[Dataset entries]
** start **
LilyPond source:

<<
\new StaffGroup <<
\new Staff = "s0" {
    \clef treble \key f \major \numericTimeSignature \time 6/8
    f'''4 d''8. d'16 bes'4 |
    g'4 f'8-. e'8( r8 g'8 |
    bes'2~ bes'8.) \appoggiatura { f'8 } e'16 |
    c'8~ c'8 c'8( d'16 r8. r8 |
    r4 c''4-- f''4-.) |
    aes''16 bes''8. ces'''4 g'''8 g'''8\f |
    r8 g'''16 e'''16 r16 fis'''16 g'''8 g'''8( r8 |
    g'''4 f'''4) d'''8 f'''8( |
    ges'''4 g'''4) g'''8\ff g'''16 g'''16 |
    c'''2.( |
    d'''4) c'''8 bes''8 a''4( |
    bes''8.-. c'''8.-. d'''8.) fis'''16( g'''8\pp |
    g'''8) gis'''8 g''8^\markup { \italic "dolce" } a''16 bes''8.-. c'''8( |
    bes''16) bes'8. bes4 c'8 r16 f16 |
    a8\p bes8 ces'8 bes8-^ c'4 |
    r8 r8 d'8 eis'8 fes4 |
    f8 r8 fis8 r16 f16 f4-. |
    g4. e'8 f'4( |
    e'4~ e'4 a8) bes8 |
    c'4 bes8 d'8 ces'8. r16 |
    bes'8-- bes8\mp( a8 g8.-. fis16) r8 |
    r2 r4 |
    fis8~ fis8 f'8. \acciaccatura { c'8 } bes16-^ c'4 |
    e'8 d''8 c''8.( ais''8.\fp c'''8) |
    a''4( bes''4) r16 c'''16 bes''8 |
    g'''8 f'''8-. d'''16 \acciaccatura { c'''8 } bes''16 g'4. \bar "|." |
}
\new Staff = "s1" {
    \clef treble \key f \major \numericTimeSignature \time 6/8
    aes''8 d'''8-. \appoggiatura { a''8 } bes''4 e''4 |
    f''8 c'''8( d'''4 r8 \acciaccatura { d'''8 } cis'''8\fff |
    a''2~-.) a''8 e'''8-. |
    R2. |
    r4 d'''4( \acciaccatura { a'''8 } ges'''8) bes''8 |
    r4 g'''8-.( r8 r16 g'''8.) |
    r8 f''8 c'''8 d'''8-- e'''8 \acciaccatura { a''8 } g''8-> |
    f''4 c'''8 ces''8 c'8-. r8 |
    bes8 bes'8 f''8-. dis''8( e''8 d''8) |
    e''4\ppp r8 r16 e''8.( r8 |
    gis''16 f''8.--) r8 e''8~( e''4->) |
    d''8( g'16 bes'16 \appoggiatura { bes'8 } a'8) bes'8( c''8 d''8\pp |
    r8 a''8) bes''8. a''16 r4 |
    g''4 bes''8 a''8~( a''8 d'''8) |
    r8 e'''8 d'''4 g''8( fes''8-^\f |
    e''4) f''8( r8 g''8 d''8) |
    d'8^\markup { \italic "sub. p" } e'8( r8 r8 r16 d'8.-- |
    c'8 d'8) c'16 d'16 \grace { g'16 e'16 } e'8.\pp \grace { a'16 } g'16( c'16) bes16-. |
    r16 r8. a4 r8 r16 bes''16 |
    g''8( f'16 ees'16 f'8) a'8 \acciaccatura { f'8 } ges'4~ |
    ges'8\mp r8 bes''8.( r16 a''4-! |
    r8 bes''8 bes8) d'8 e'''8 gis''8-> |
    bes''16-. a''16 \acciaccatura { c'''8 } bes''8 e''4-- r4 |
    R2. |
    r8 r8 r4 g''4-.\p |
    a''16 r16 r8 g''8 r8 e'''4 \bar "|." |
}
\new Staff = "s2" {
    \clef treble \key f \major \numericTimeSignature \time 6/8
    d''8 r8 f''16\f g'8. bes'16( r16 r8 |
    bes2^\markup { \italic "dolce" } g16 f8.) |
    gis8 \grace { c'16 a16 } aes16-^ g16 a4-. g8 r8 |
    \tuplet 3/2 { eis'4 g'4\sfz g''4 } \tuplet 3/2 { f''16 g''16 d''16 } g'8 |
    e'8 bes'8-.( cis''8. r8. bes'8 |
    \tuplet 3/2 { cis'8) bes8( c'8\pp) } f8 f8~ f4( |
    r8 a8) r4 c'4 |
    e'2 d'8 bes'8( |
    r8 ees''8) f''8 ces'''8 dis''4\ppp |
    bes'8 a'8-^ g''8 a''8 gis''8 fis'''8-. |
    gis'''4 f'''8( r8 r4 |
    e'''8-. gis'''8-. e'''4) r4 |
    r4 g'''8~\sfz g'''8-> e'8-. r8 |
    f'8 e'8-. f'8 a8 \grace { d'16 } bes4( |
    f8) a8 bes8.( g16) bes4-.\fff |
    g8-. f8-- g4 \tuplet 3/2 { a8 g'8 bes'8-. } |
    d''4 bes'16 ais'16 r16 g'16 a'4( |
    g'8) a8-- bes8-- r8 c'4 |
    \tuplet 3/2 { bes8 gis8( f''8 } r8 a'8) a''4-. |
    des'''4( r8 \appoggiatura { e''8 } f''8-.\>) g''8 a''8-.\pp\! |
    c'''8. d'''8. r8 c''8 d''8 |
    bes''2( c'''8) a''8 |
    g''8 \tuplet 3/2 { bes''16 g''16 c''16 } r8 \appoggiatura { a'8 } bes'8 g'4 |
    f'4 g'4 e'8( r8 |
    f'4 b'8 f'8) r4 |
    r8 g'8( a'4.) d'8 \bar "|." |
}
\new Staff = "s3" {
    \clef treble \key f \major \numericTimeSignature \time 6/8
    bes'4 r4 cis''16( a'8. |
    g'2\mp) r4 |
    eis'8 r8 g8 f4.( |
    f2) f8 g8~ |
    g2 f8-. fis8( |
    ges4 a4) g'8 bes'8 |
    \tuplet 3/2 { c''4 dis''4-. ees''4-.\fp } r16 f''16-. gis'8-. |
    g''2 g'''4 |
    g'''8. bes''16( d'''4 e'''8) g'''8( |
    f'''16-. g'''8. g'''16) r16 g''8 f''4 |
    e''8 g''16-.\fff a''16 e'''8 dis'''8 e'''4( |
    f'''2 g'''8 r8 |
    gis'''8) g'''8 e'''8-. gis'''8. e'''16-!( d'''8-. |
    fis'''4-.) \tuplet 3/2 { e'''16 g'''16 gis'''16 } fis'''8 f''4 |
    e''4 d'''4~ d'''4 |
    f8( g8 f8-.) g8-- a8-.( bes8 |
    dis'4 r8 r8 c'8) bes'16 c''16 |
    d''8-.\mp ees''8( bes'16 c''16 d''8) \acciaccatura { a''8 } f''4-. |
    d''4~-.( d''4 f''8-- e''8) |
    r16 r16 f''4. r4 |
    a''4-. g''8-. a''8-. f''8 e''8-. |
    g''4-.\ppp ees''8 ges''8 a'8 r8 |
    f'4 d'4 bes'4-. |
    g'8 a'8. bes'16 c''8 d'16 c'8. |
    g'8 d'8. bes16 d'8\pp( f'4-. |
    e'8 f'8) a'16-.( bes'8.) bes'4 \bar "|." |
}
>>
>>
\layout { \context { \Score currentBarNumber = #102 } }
** end **
** start **
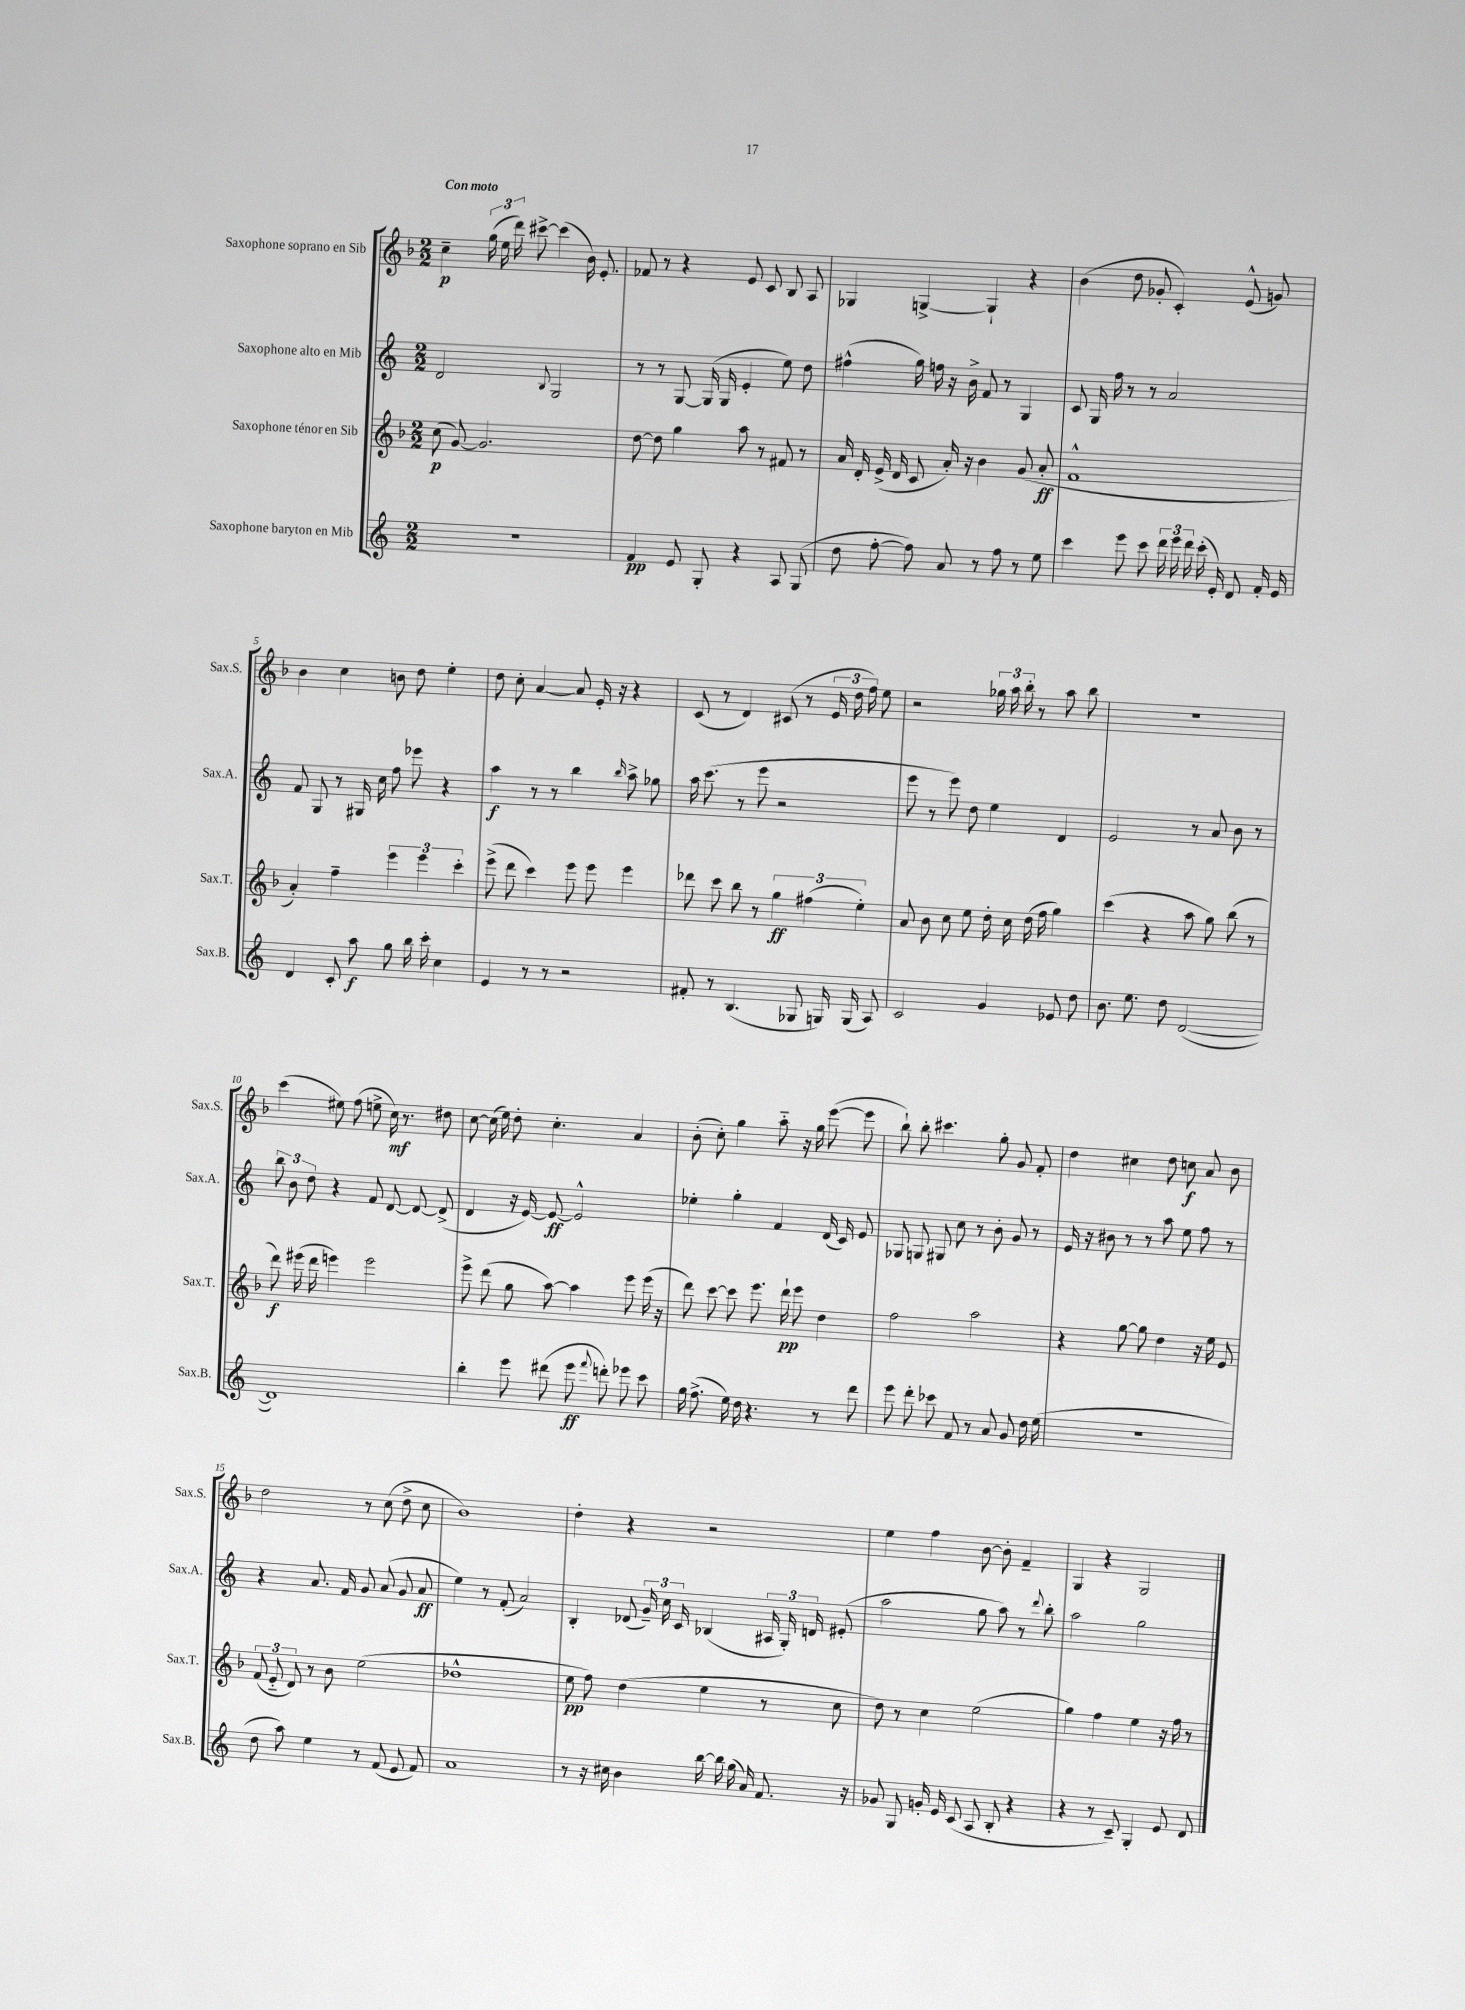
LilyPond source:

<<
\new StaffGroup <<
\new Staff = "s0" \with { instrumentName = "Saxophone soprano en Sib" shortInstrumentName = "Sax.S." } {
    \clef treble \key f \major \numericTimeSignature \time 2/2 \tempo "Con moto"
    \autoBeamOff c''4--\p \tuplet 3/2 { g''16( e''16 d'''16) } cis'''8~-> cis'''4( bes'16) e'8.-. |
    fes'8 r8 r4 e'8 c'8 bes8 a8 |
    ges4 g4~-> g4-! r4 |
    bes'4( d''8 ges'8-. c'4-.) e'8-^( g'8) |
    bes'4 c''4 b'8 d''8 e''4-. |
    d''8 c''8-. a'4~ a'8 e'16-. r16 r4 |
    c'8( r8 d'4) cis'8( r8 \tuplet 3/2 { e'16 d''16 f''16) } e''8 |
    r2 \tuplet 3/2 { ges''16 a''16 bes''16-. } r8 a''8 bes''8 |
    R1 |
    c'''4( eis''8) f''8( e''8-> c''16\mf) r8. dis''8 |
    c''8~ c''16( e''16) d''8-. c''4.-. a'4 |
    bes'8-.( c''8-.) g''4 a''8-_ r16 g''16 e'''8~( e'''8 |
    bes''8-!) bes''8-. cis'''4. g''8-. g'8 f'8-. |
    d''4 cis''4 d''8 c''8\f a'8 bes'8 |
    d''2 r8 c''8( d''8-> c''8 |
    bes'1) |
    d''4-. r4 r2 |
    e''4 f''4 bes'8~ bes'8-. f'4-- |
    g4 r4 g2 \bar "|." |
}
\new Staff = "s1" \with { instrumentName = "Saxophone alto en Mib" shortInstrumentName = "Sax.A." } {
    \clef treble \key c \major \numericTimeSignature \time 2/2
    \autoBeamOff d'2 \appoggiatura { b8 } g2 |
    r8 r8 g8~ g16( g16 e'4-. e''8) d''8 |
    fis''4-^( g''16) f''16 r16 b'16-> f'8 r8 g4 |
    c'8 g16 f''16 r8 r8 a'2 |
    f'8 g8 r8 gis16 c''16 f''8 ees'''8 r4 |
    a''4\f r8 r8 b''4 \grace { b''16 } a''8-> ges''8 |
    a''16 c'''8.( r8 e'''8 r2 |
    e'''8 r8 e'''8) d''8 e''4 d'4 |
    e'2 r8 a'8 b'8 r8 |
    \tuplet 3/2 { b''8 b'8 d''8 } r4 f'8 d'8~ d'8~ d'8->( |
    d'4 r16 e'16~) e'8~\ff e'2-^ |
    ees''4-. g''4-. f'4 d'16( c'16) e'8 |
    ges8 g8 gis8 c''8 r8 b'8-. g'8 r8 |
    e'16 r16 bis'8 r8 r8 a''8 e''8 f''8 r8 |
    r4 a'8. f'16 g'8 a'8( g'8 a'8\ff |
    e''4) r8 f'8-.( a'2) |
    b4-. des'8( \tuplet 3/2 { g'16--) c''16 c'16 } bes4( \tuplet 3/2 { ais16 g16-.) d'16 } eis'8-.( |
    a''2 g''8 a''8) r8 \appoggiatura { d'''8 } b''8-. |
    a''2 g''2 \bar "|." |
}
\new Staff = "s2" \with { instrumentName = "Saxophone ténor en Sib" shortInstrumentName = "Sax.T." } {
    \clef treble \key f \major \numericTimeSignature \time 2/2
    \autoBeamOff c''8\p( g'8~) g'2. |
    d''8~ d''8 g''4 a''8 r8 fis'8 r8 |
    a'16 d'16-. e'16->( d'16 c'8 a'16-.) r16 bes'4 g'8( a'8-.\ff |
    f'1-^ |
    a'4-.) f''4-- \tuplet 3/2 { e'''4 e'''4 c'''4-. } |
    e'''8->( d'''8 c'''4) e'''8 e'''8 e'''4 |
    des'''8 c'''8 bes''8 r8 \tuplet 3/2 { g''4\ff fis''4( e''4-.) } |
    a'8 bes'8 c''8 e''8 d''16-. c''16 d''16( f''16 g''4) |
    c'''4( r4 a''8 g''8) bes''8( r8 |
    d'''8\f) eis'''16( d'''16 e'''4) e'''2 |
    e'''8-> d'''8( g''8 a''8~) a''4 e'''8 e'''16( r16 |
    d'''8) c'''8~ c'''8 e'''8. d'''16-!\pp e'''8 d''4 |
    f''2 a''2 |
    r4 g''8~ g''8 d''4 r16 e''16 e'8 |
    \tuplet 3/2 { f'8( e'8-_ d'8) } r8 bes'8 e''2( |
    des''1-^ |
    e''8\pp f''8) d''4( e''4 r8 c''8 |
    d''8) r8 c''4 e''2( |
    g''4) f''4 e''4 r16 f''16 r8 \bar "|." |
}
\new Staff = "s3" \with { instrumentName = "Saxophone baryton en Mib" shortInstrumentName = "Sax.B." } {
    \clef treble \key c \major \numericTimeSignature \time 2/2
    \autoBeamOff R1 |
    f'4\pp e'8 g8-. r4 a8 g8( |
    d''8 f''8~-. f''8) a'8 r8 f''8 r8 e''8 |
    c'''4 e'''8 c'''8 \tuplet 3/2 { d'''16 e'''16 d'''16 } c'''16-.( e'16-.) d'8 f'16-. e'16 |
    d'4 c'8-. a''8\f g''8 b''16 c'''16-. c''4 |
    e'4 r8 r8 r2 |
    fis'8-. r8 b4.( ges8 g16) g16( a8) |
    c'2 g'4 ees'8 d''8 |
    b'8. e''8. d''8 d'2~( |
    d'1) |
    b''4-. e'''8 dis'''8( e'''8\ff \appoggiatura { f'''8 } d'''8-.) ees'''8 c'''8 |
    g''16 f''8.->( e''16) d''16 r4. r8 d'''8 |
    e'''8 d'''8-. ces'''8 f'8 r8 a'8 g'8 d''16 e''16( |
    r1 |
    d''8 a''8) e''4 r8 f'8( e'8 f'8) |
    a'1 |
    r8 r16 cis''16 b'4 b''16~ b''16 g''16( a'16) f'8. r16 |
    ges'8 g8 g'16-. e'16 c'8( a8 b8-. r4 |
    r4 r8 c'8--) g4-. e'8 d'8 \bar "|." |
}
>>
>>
** end **
TASK DESCRIPTION -> Gather each line of the listing above that contains the word "Saxophone", and copy every such line in full.

ANSWER TO THIS EXERCISE ->
\new Staff = "s0" \with { instrumentName = "Saxophone soprano en Sib" shortInstrumentName = "Sax.S." } {
\new Staff = "s1" \with { instrumentName = "Saxophone alto en Mib" shortInstrumentName = "Sax.A." } {
\new Staff = "s2" \with { instrumentName = "Saxophone ténor en Sib" shortInstrumentName = "Sax.T." } {
\new Staff = "s3" \with { instrumentName = "Saxophone baryton en Mib" shortInstrumentName = "Sax.B." } {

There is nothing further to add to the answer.